* **Activity**
Return all the data exactly, keeping the pictures out.

* **Given material**
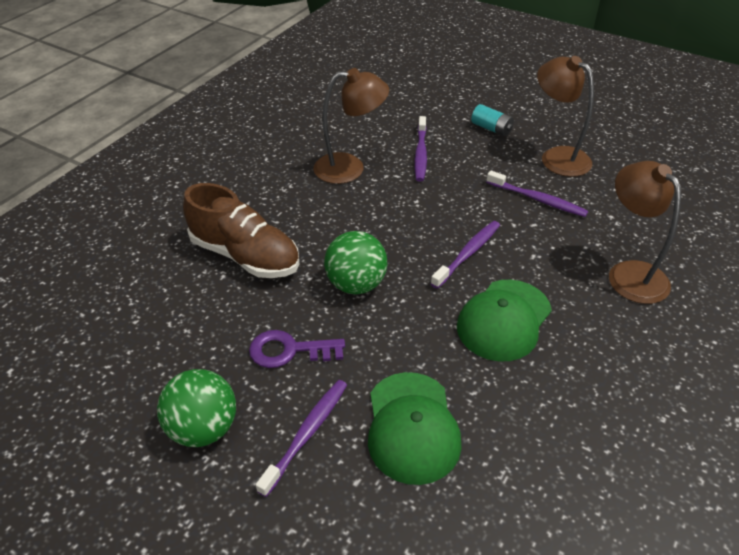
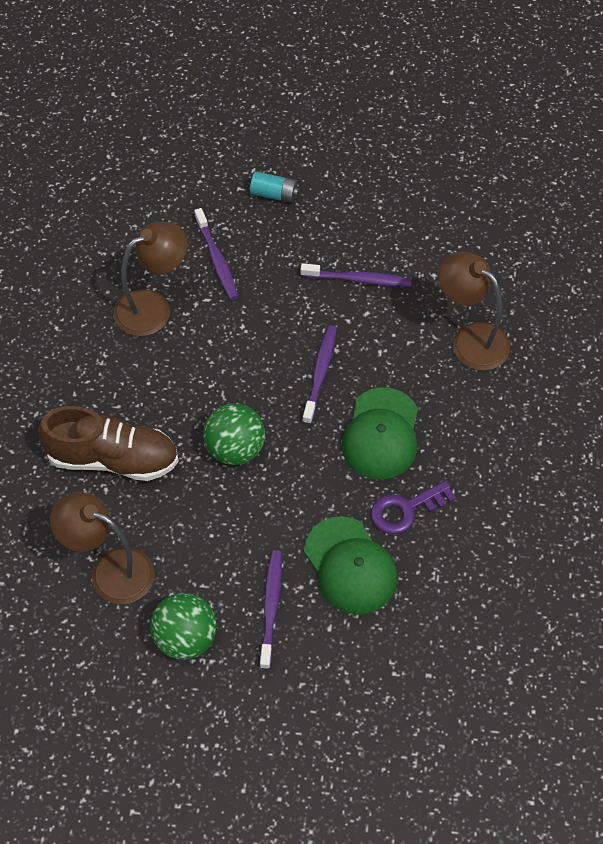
camera: 25 degrees left, 15 degrees up
(289, 350) = (214, 540): purple key -> purple key (405, 509)
(557, 157) = (356, 212): brown lamp -> brown lamp (110, 570)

* **Worked solution**
camera: 25 degrees left, 15 degrees up
(289, 350) = (214, 540): purple key -> purple key (405, 509)
(557, 157) = (356, 212): brown lamp -> brown lamp (110, 570)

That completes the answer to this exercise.